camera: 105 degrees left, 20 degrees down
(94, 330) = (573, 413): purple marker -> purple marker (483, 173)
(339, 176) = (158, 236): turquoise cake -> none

...

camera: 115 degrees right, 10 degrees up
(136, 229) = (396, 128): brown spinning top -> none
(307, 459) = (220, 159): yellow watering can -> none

- **Task description**
Look at the records above. Copy every line where the string "degrees" occurs.

- **Reply**
camera: 105 degrees left, 20 degrees down
camera: 115 degrees right, 10 degrees up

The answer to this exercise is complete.